[Data extracted from a collection]
= = = = =
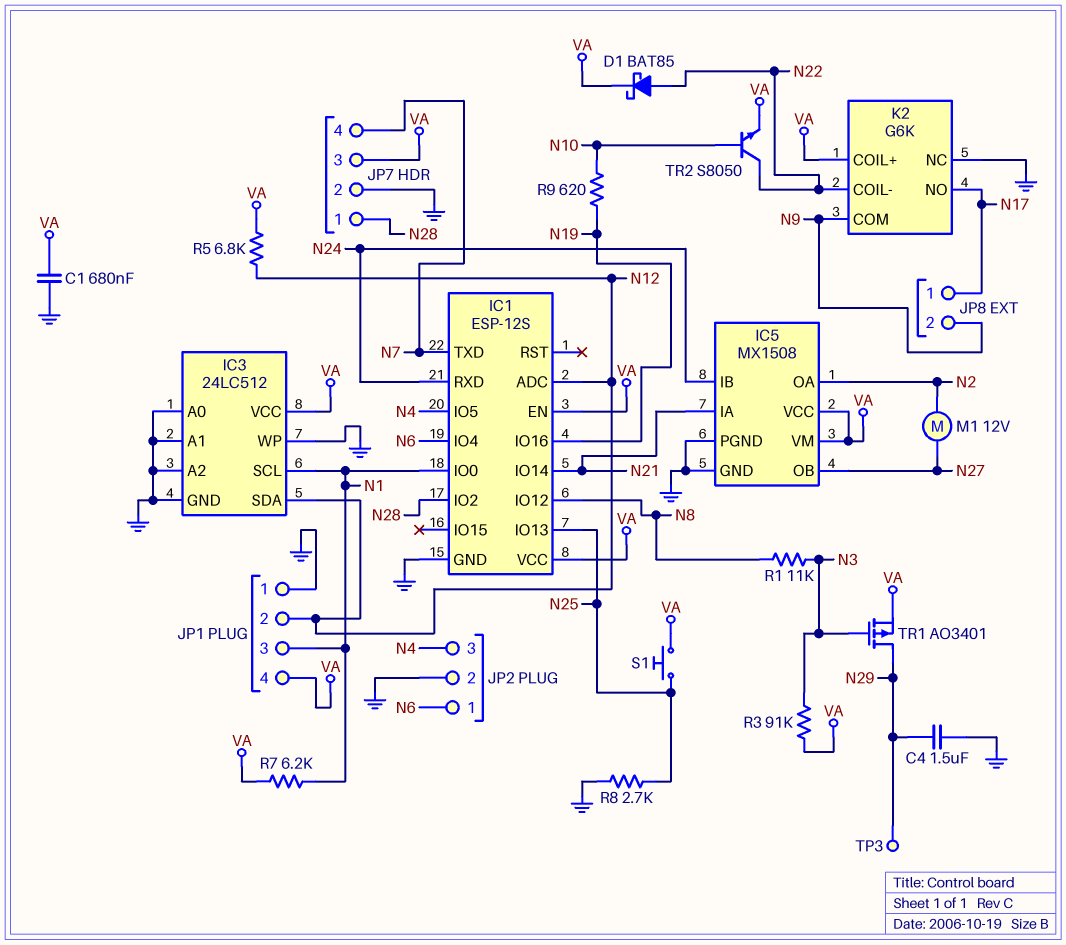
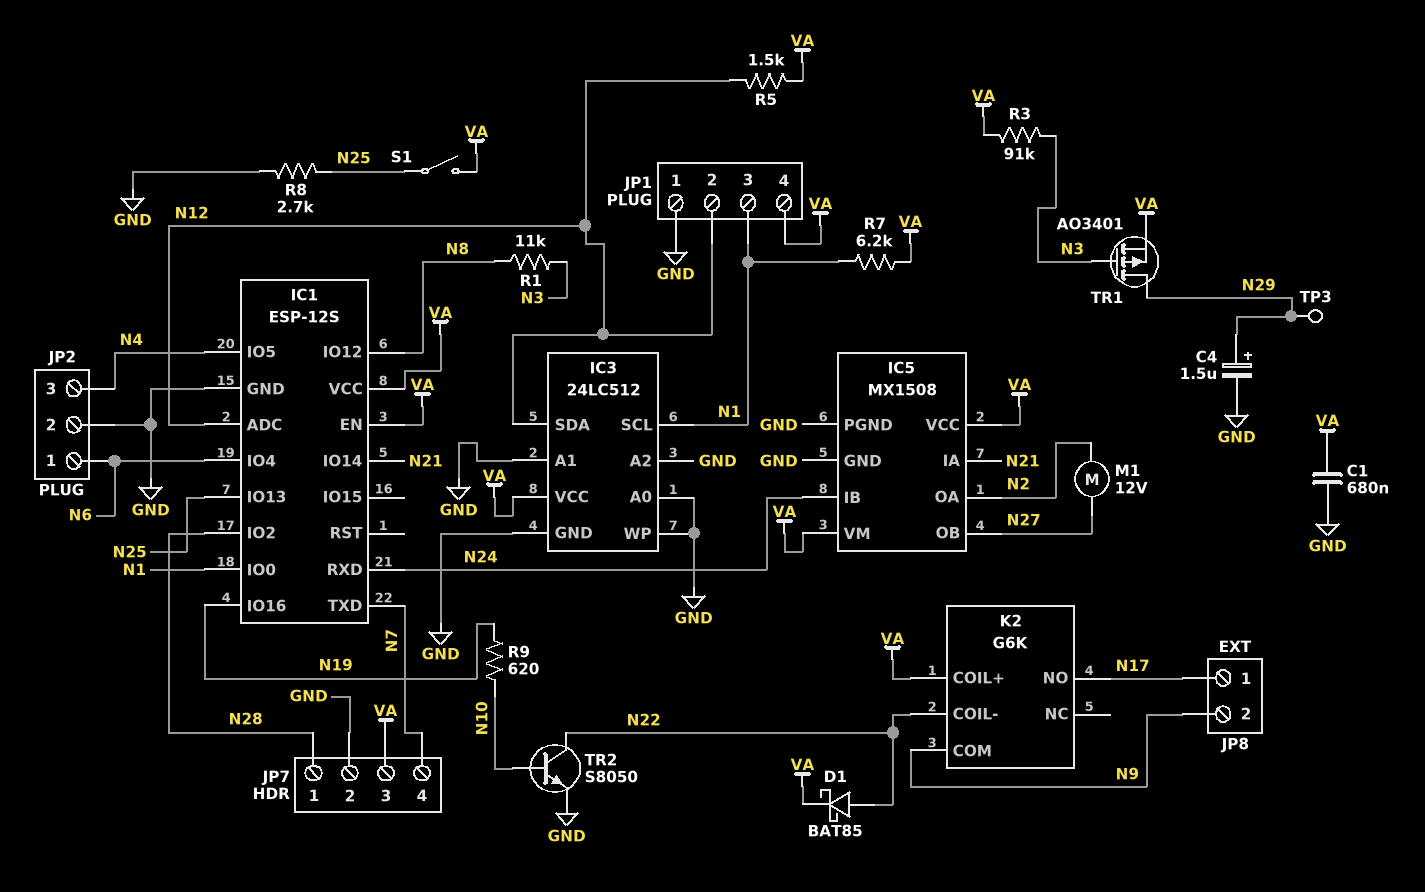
C4: 1.5uF (GND, N29) -> 1.5uF (plus N29, minus GND)
K2 pin NC: GND -> none
R5: 6.8k (N12, VA) -> 1.5k (N12, VA)
S1: button (N25, VA) -> switch (N25, VA)
TR2: NPN S8050 (B N10, C N22, E VA) -> NPN S8050 (B N10, C N22, E GND)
= = = = =
- **What you should do**: An exact restatement of the entries above is needed; no picture may appear in it.

- **Task response**:
C4: 1.5uF (GND, N29) -> 1.5uF (plus N29, minus GND)
K2 pin NC: GND -> none
R5: 6.8k (N12, VA) -> 1.5k (N12, VA)
S1: button (N25, VA) -> switch (N25, VA)
TR2: NPN S8050 (B N10, C N22, E VA) -> NPN S8050 (B N10, C N22, E GND)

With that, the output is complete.